▶ _Recorded data_:
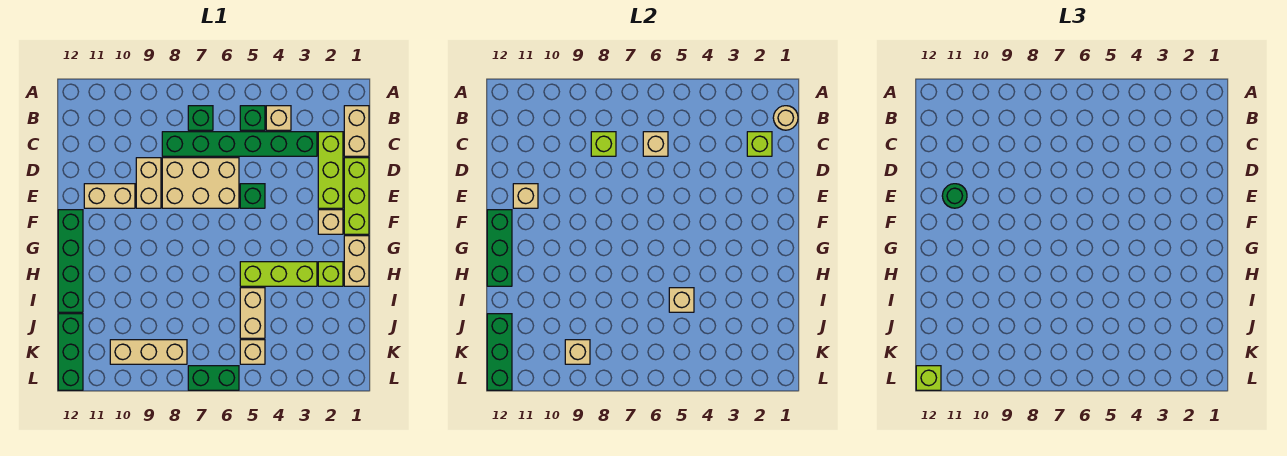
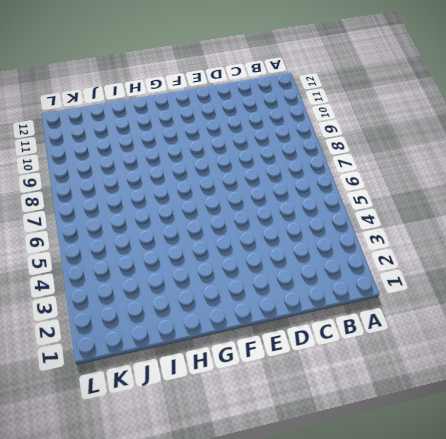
none -> tan brick B1:C1 level 1
none -> tan brick B4 level 1
none -> green brick B5 level 1
none -> green brick B7 level 1

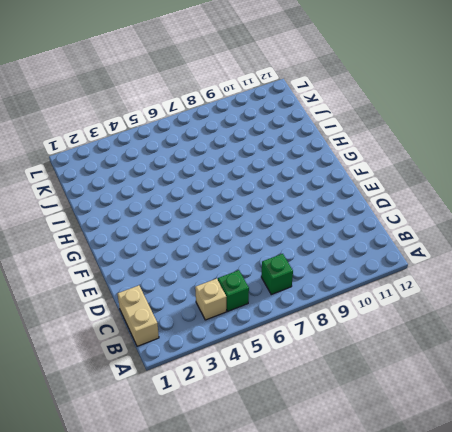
none -> lime brick C2:E2 level 1
none -> green brick C3:C8 level 1
none -> lime brick D1:F1 level 1
none -> tan brick D6:E8 level 1

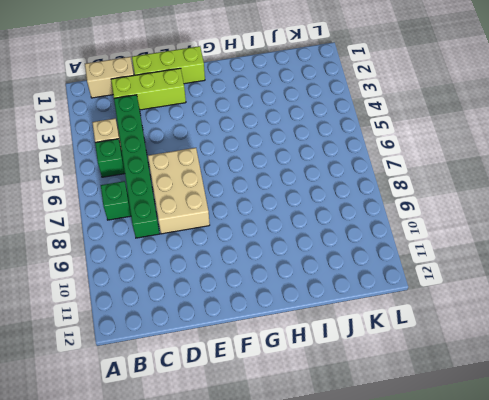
none -> tan brick D9:E9 level 1
none -> green brick E5 level 1
none -> tan brick E10:E11 level 1
none -> tan brick F2 level 1

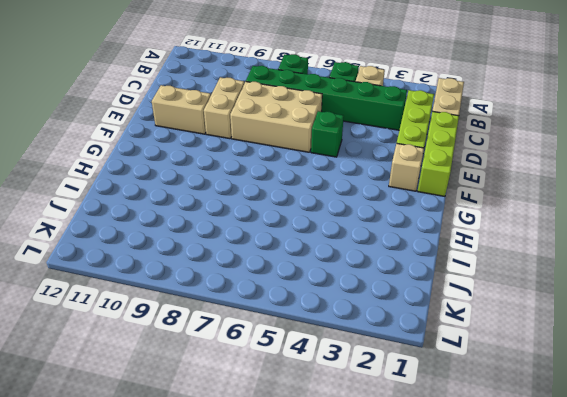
none -> green brick F12:I12 level 1
none -> tan brick G1:H1 level 1
none -> lime brick H2 level 1
none -> lime brick H3:H5 level 1

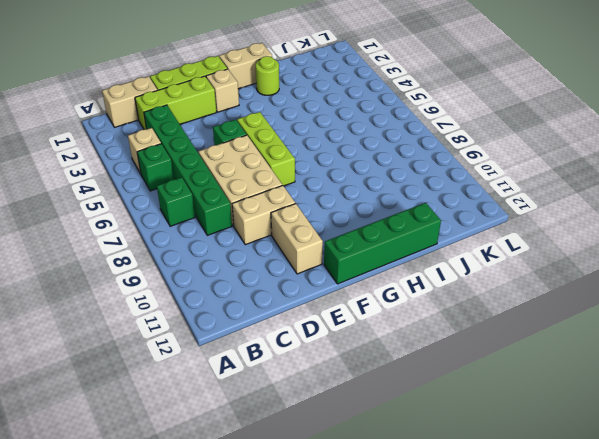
lime brick F5:F7 level 1 -> lime brick H3:H5 level 1
lime round brick H2 level 1 -> lime brick H2 level 1
none -> tan brick I5:J5 level 1
none -> green brick J12:L12 level 1
none -> tan brick K5 level 1
none -> tan brick K8:K10 level 1

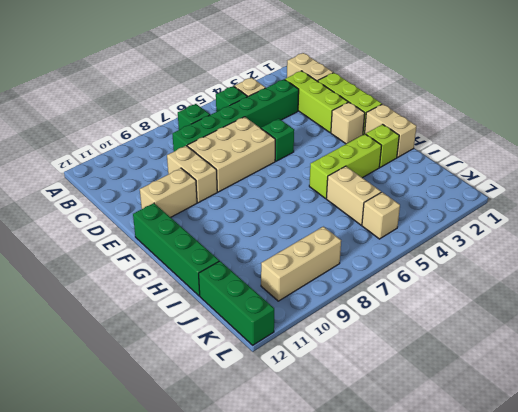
none -> green brick L6:L7 level 1
none -> tan round brick B1 level 2
none -> lime brick C2 level 2
none -> tan brick C6 level 2

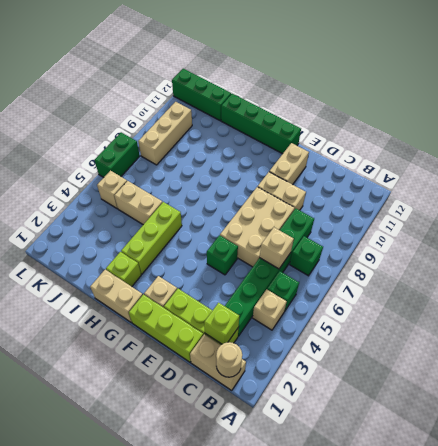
none -> lime brick C8 level 2
none -> tan brick E11 level 2
none -> green brick F12:H12 level 2
none -> tan brick I5 level 2

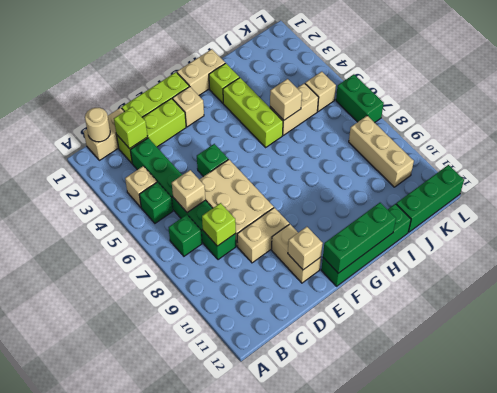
none -> green brick J12:L12 level 2
none -> tan brick K9 level 2
none -> green round brick E11 level 3
none -> lime brick L12 level 3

▶ _TASK INSTRUCTIONS_: If a line falls between the one containing "none -> tan brick C6 level 2" and the last line of the entries above, both included, reproduce it exactly; leave the pictures out.

▶ _FINISHED EXERCISE_:
none -> tan brick C6 level 2

none -> lime brick C8 level 2
none -> tan brick E11 level 2
none -> green brick F12:H12 level 2
none -> tan brick I5 level 2

none -> green brick J12:L12 level 2
none -> tan brick K9 level 2
none -> green round brick E11 level 3
none -> lime brick L12 level 3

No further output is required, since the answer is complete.